AIM OF THE EXERCISE -> A verbatim copy of the listing is what is needed, minus any pictures.

* * * * * * * * *

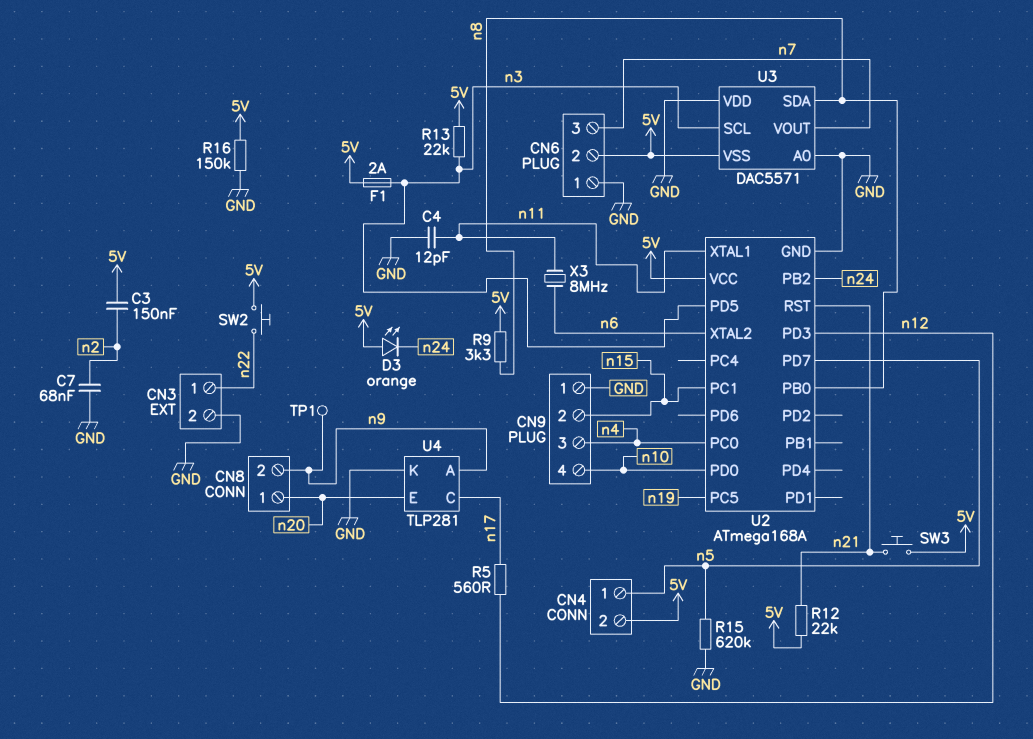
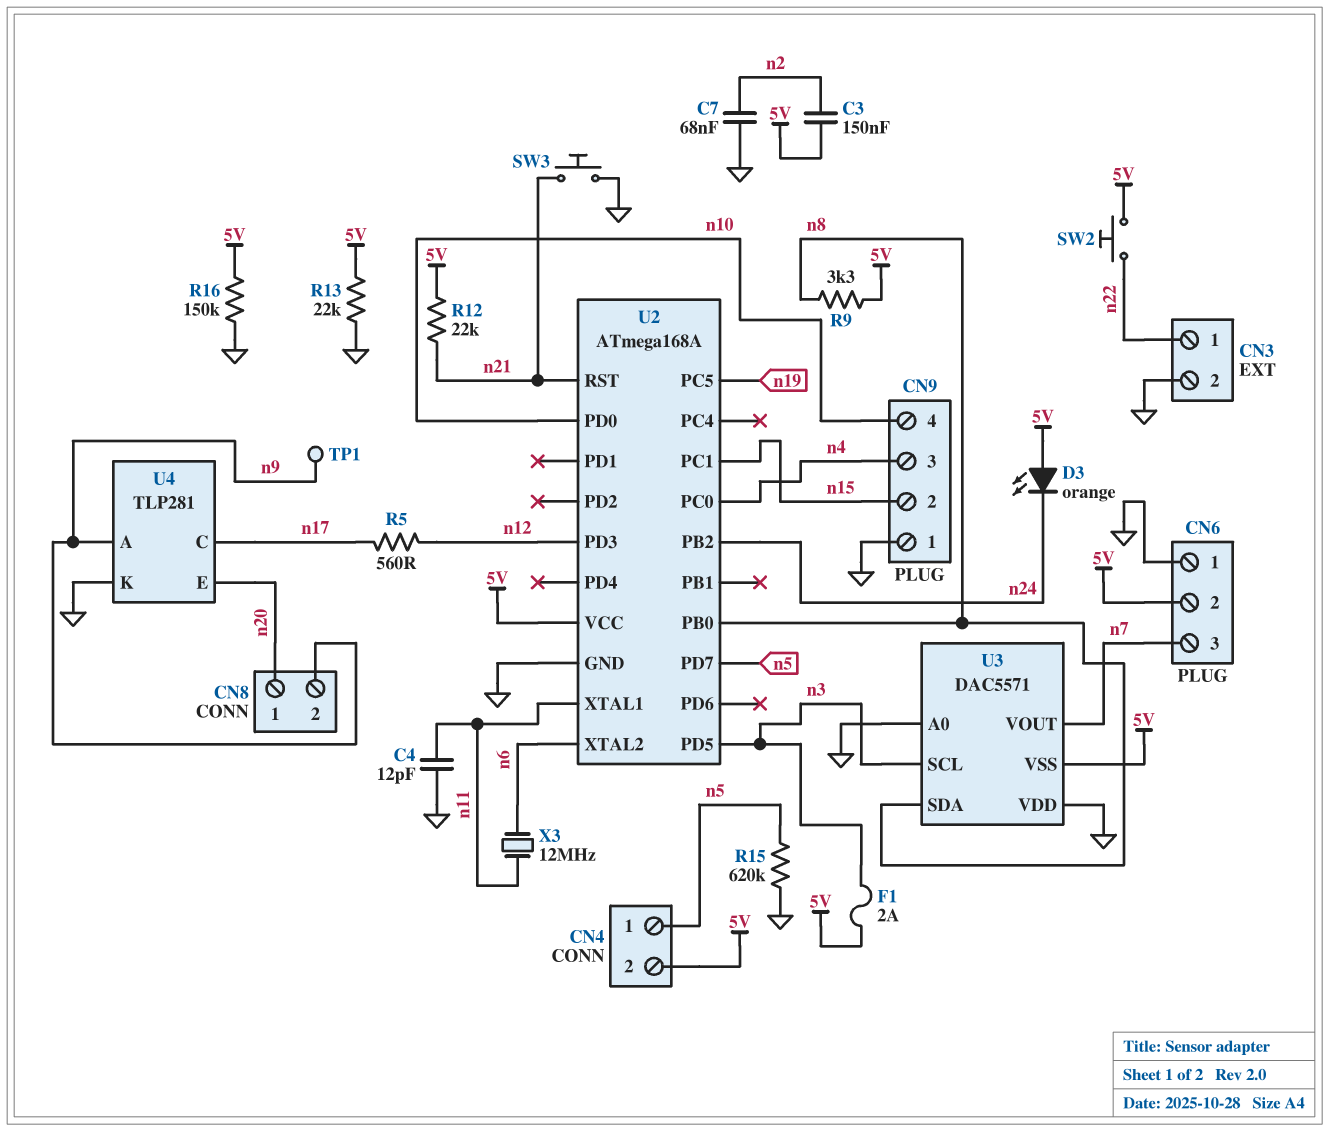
R13: 22k (5V, n3) -> 22k (5V, GND)
SW3: button (5V, n21) -> button (GND, n21)
X3: 8MHz (n6, n11) -> 12MHz (n6, n11)

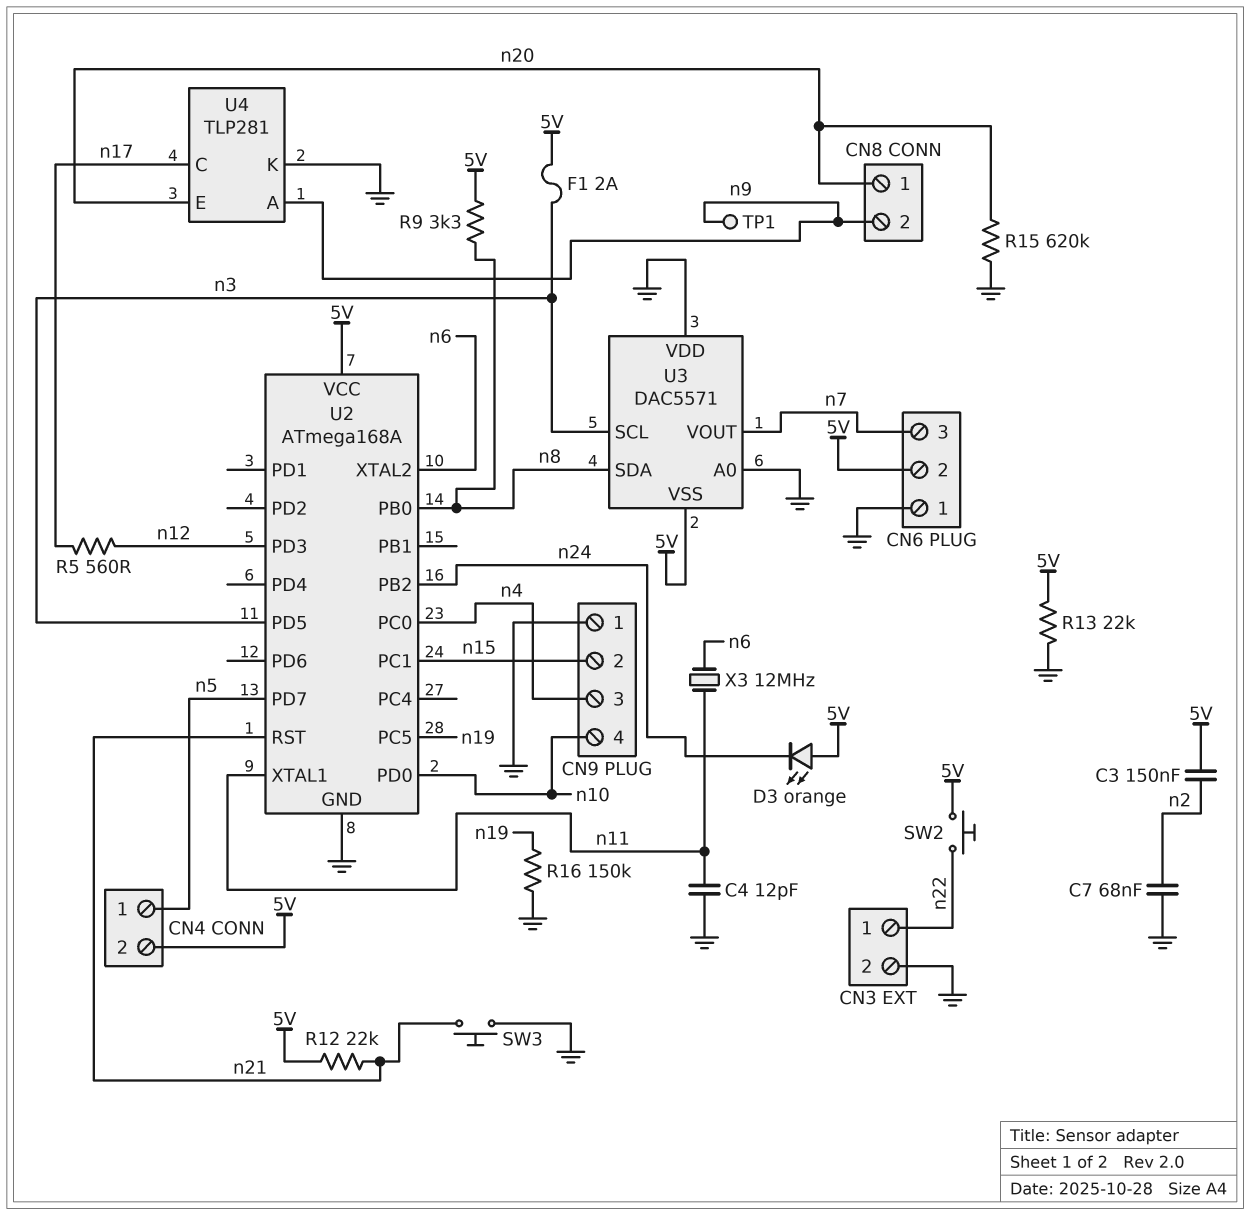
R15: 620k (GND, n5) -> 620k (GND, n20)
R16: 150k (5V, GND) -> 150k (GND, n19)

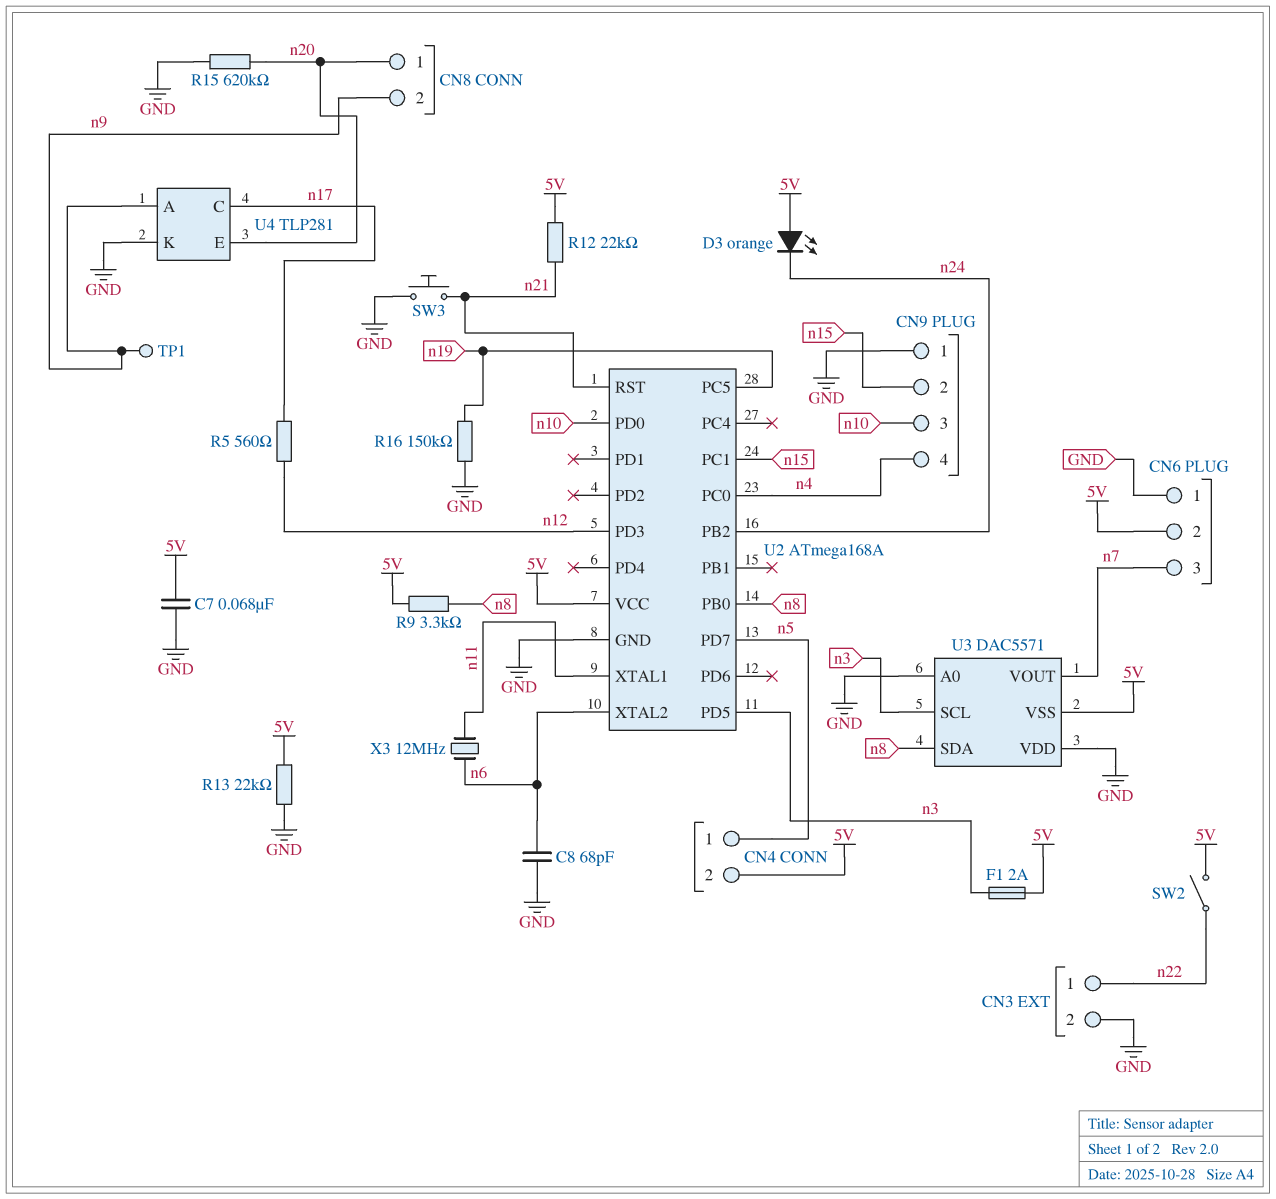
C3: 150nF (5V, n2) -> none
C4: 12pF (GND, n11) -> none
C7: 68nF (GND, n2) -> 68nF (5V, GND)
C8: none -> 68pF (GND, n6)
CN9 pin 3: n4 -> n10
CN9 pin 4: n10 -> n4
SW2: button (5V, n22) -> switch (5V, n22)

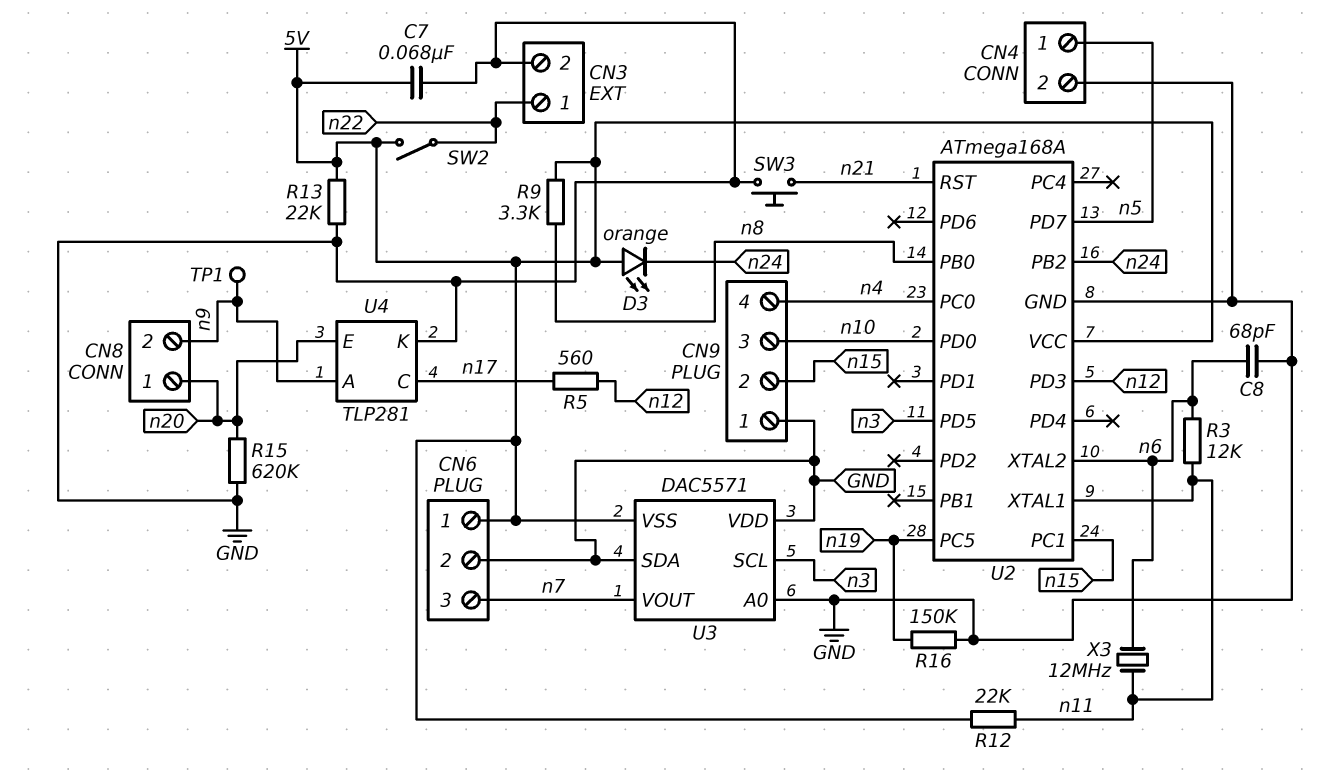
CN4 pin 2: 5V -> GND
CN6 pin 1: GND -> 5V
CN6 pin 2: 5V -> GND
F1: 2A (5V, n3) -> none
R3: none -> 12k (n6, n11)
R12: 22k (5V, n21) -> 22k (5V, n11)
U3 pin SDA: n8 -> GND

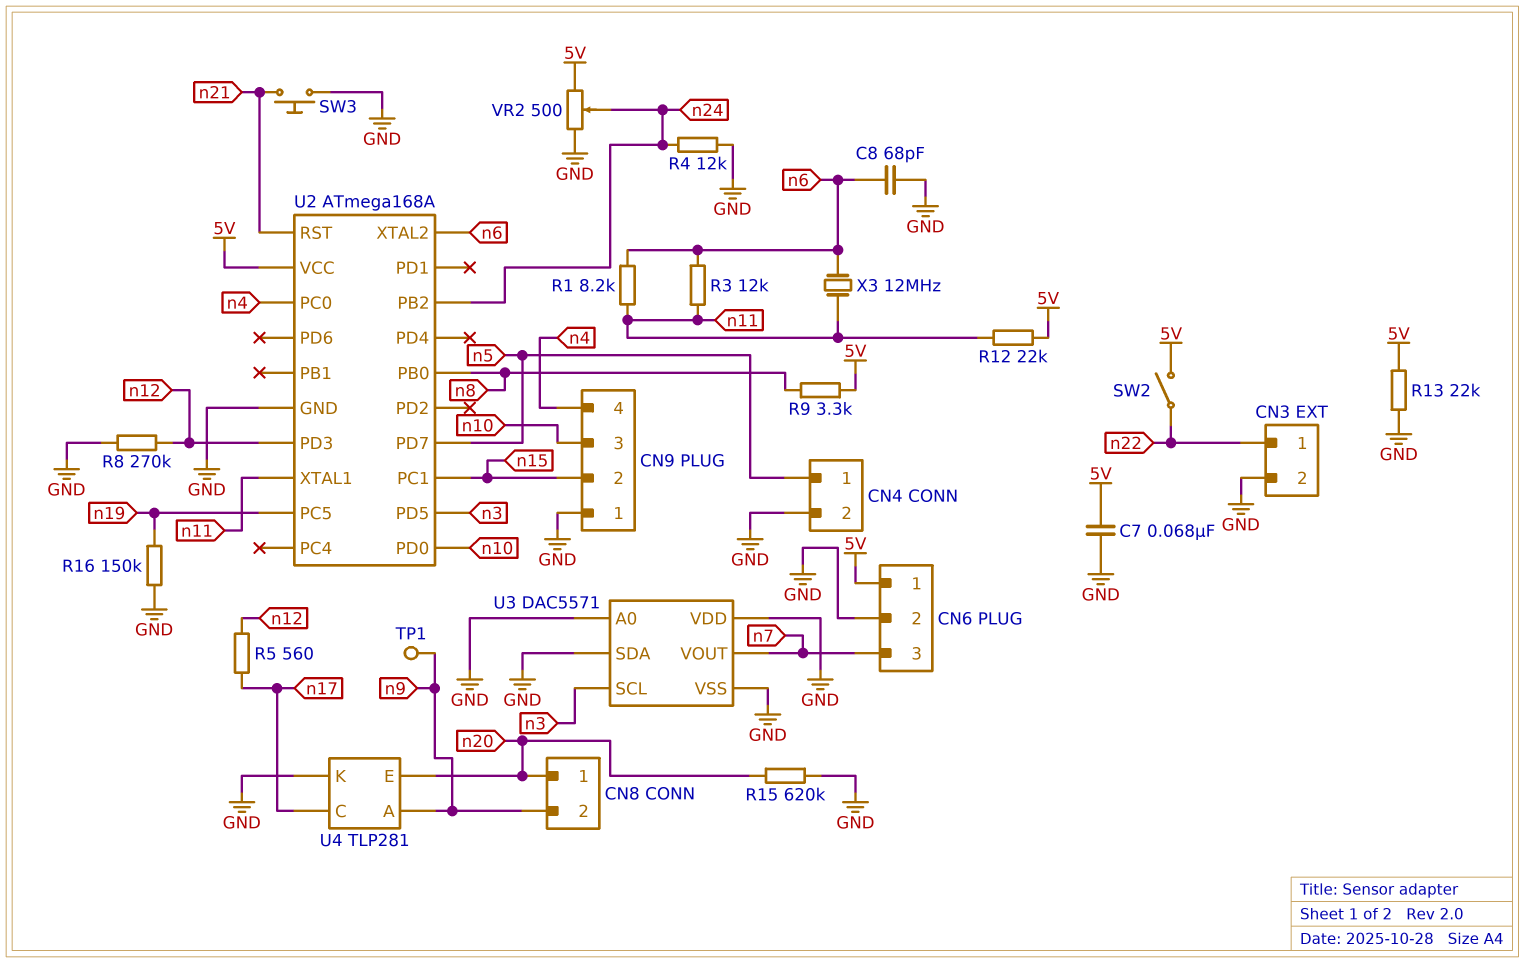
D3: LED orange (A 5V, K n24) -> none
R1: none -> 8.2k (n6, n11)
R4: none -> 12k (GND, n24)
R8: none -> 270k (GND, n12)
U3 pin VSS: 5V -> GND
VR2: none -> 500 (5V, GND, wiper n24)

* * * * * * * * *

RESPONSE TO THE TASK ->
R13: 22k (5V, n3) -> 22k (5V, GND)
SW3: button (5V, n21) -> button (GND, n21)
X3: 8MHz (n6, n11) -> 12MHz (n6, n11)

R15: 620k (GND, n5) -> 620k (GND, n20)
R16: 150k (5V, GND) -> 150k (GND, n19)

C3: 150nF (5V, n2) -> none
C4: 12pF (GND, n11) -> none
C7: 68nF (GND, n2) -> 68nF (5V, GND)
C8: none -> 68pF (GND, n6)
CN9 pin 3: n4 -> n10
CN9 pin 4: n10 -> n4
SW2: button (5V, n22) -> switch (5V, n22)

CN4 pin 2: 5V -> GND
CN6 pin 1: GND -> 5V
CN6 pin 2: 5V -> GND
F1: 2A (5V, n3) -> none
R3: none -> 12k (n6, n11)
R12: 22k (5V, n21) -> 22k (5V, n11)
U3 pin SDA: n8 -> GND

D3: LED orange (A 5V, K n24) -> none
R1: none -> 8.2k (n6, n11)
R4: none -> 12k (GND, n24)
R8: none -> 270k (GND, n12)
U3 pin VSS: 5V -> GND
VR2: none -> 500 (5V, GND, wiper n24)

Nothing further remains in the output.